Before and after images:
┄┄┄┄┄┄
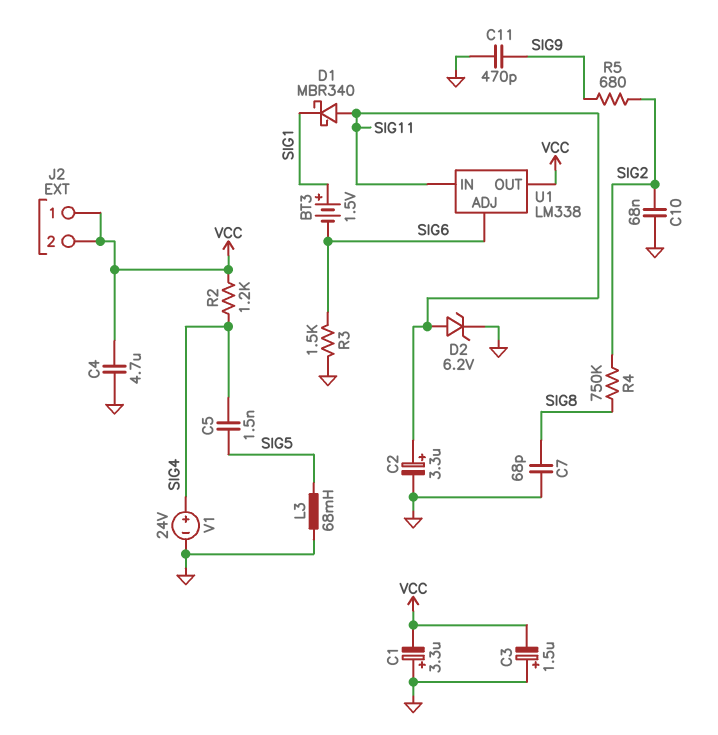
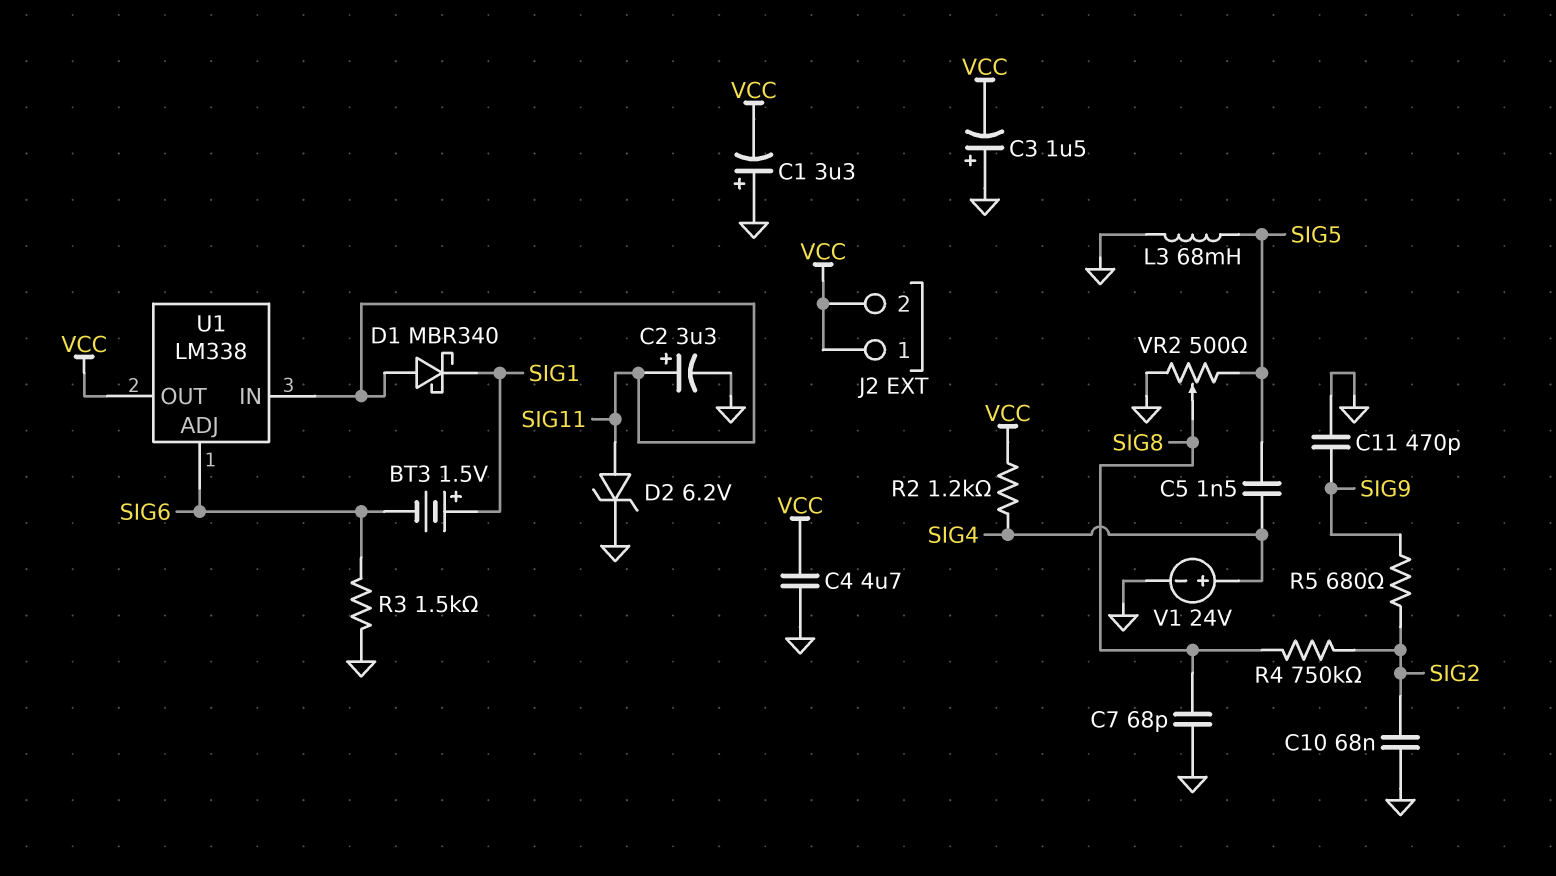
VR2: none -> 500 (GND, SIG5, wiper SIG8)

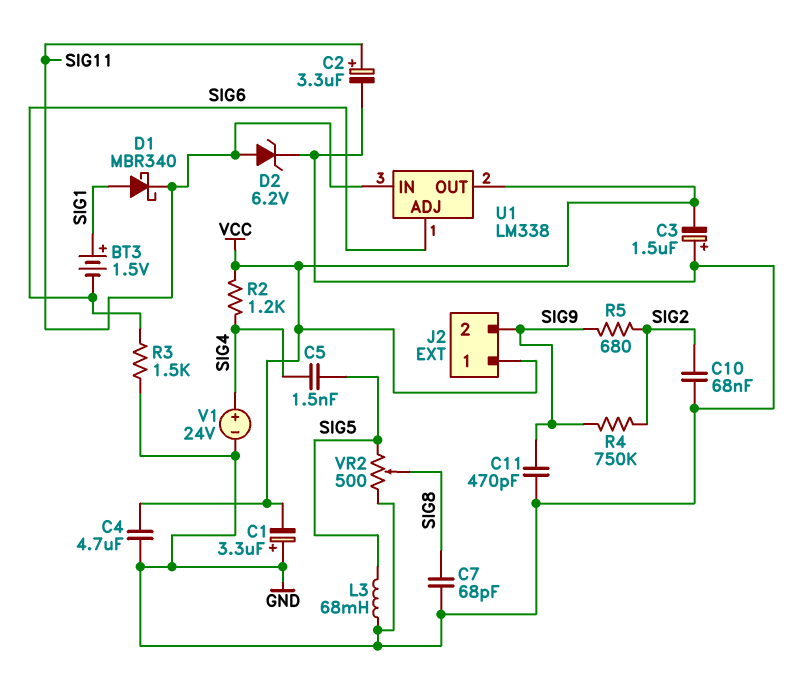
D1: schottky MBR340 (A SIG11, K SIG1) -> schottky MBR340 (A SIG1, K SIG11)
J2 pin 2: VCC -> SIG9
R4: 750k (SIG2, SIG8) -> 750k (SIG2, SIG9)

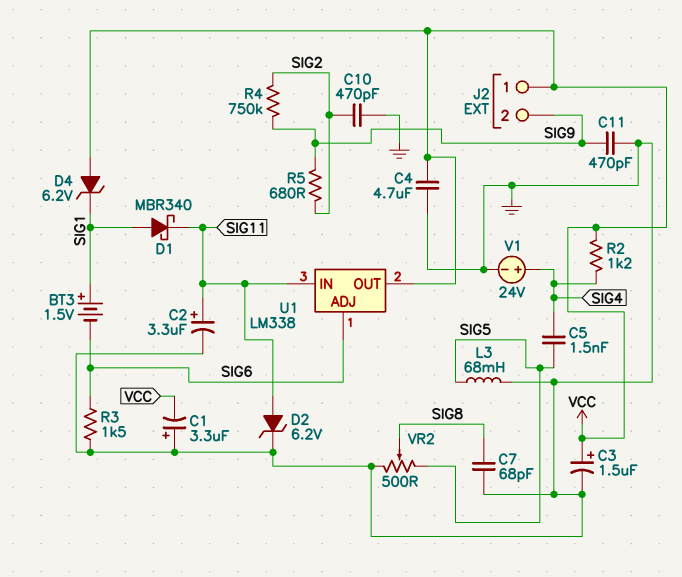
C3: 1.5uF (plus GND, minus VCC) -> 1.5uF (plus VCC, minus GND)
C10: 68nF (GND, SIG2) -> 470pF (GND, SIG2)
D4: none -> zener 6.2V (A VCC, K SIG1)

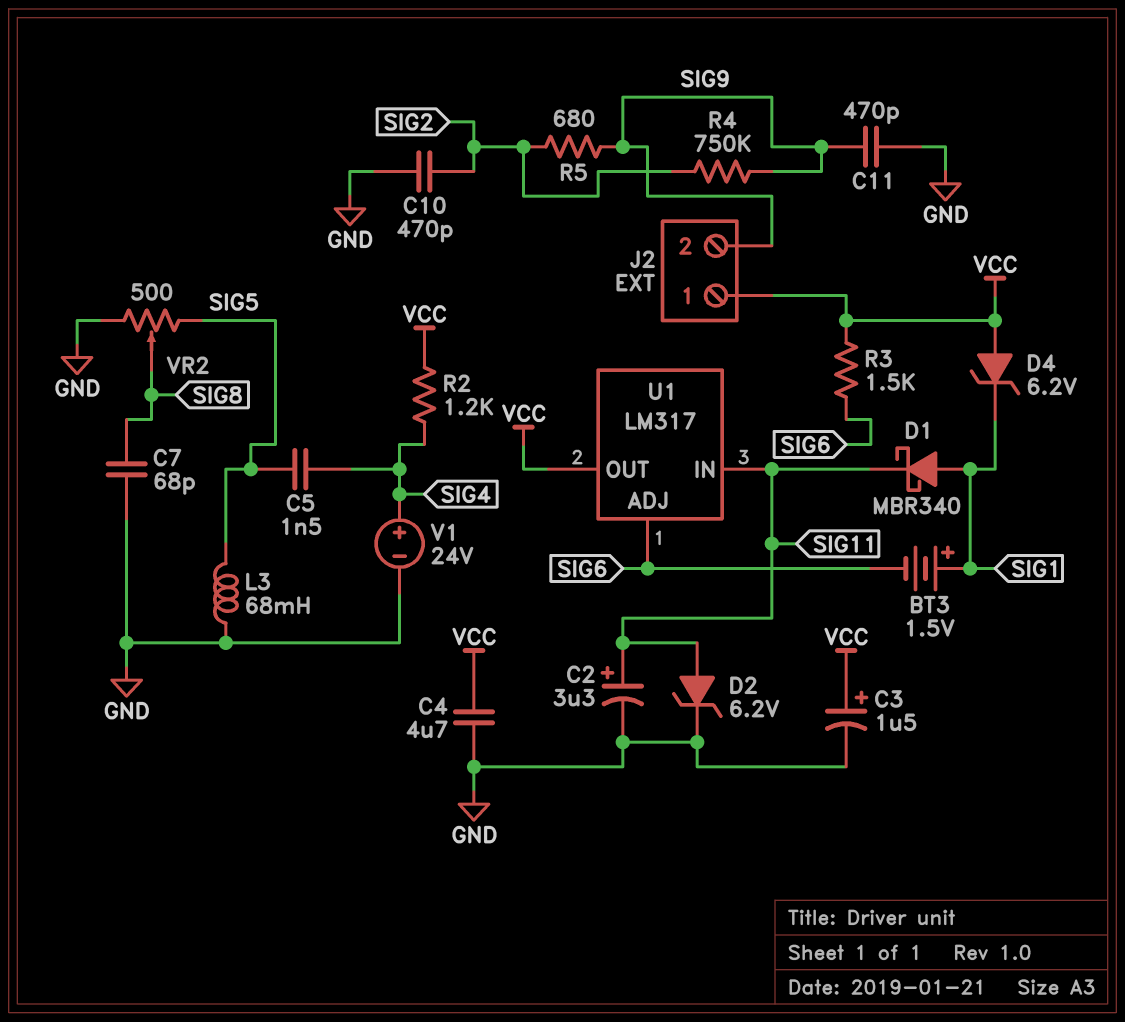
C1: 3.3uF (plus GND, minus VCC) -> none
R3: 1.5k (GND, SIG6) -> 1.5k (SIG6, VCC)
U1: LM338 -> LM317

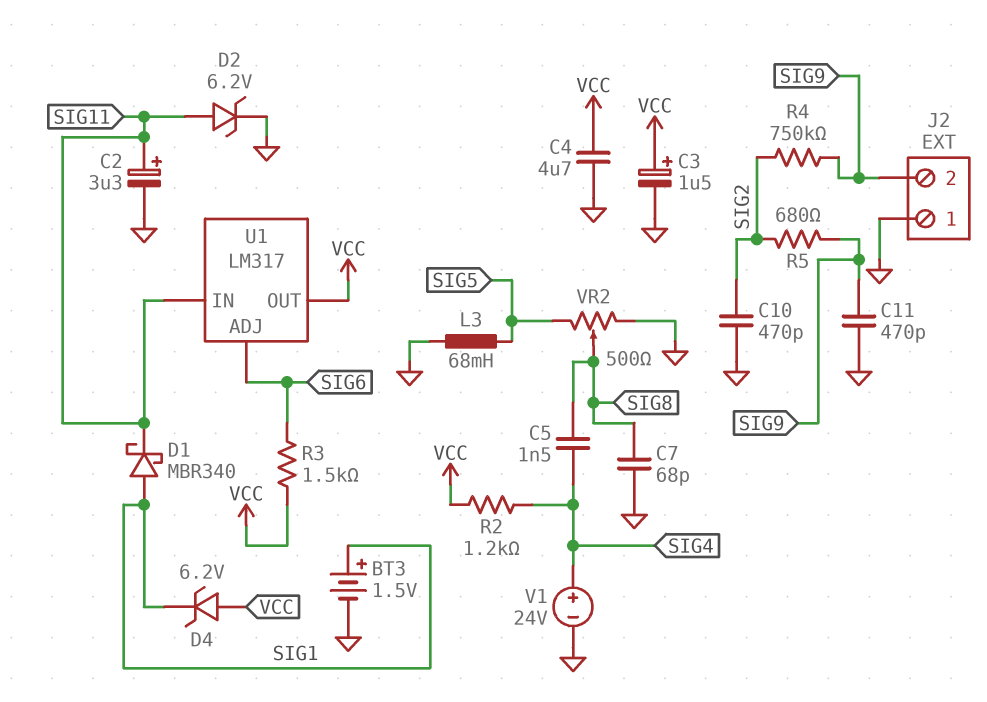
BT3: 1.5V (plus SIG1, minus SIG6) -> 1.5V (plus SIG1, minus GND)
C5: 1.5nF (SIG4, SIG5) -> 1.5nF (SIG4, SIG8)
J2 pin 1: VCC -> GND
┄┄┄┄┄┄
▸ WHAT YOU NEED TO DO:
From the first line to the last, repeat the records exactly and skip the pictures.

▸ THE ANSWER:
VR2: none -> 500 (GND, SIG5, wiper SIG8)

D1: schottky MBR340 (A SIG11, K SIG1) -> schottky MBR340 (A SIG1, K SIG11)
J2 pin 2: VCC -> SIG9
R4: 750k (SIG2, SIG8) -> 750k (SIG2, SIG9)

C3: 1.5uF (plus GND, minus VCC) -> 1.5uF (plus VCC, minus GND)
C10: 68nF (GND, SIG2) -> 470pF (GND, SIG2)
D4: none -> zener 6.2V (A VCC, K SIG1)

C1: 3.3uF (plus GND, minus VCC) -> none
R3: 1.5k (GND, SIG6) -> 1.5k (SIG6, VCC)
U1: LM338 -> LM317

BT3: 1.5V (plus SIG1, minus SIG6) -> 1.5V (plus SIG1, minus GND)
C5: 1.5nF (SIG4, SIG5) -> 1.5nF (SIG4, SIG8)
J2 pin 1: VCC -> GND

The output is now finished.